#### MATERIAL PROVIDED
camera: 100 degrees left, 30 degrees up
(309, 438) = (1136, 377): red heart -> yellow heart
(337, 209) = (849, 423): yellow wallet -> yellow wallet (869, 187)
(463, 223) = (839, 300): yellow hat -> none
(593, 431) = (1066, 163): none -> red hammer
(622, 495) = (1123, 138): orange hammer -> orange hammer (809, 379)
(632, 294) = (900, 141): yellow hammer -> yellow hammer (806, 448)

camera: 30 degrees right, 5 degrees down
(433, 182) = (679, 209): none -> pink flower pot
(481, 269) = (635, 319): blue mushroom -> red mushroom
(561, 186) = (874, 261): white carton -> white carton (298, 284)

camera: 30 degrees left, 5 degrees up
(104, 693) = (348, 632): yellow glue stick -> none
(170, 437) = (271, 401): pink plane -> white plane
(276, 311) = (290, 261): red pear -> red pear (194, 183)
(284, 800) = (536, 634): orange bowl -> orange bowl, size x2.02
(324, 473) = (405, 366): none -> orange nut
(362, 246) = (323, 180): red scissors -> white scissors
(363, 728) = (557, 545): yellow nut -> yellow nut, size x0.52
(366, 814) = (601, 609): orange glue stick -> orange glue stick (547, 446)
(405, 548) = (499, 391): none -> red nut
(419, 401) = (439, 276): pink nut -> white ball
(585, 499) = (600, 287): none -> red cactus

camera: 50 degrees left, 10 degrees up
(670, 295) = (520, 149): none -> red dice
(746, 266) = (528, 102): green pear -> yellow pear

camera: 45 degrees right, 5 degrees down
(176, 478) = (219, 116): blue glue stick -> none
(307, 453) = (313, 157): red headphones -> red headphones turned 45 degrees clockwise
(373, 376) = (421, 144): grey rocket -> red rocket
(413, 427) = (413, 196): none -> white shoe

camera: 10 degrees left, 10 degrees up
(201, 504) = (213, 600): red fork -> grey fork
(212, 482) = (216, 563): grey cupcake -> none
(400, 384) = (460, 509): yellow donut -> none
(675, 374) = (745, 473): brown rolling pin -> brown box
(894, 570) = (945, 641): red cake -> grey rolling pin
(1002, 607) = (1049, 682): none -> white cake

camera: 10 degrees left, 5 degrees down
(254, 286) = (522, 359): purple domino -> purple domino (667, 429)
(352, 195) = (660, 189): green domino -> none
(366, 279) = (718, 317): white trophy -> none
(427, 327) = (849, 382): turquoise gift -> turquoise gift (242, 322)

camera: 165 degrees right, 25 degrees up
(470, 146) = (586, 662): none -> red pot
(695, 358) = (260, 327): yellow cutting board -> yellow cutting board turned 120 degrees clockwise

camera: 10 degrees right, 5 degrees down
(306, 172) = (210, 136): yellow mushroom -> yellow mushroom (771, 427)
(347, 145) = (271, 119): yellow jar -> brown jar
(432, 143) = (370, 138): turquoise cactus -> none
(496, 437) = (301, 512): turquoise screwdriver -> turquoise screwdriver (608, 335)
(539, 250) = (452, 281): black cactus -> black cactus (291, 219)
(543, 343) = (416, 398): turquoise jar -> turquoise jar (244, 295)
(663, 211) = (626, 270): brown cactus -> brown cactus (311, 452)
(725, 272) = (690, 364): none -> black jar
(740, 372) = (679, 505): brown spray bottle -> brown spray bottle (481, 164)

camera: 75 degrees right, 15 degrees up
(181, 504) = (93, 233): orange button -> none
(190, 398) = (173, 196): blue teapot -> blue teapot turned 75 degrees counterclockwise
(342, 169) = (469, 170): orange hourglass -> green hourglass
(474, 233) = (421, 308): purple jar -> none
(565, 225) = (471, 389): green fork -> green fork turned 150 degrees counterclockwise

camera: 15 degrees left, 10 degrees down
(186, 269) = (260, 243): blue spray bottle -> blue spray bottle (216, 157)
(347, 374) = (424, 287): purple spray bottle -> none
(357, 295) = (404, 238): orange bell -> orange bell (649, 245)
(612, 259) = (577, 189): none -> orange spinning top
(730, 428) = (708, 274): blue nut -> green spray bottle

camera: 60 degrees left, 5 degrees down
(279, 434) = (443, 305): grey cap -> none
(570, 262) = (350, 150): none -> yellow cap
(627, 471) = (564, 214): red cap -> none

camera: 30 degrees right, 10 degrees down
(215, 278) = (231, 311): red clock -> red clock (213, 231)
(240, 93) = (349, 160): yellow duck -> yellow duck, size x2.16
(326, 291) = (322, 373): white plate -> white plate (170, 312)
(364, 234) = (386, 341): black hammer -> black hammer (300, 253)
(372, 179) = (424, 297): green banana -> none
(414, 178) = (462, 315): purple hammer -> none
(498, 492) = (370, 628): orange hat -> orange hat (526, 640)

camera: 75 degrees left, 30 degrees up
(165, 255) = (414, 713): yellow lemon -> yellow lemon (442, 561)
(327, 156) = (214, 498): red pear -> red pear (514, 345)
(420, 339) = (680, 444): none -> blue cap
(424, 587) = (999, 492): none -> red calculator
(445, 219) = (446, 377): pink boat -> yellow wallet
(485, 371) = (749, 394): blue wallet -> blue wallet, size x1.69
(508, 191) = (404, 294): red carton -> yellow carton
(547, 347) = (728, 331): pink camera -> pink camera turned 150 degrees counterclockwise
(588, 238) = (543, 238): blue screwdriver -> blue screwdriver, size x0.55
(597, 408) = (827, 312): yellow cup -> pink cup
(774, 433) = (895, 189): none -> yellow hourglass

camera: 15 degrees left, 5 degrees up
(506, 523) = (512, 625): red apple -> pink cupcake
########
* EXERCISE AIM:
Go line by line through the data above and report each one that holds the string "mushroom".

* SOLUTION TO THIS PROBLEM:
(481, 269) = (635, 319): blue mushroom -> red mushroom
(306, 172) = (210, 136): yellow mushroom -> yellow mushroom (771, 427)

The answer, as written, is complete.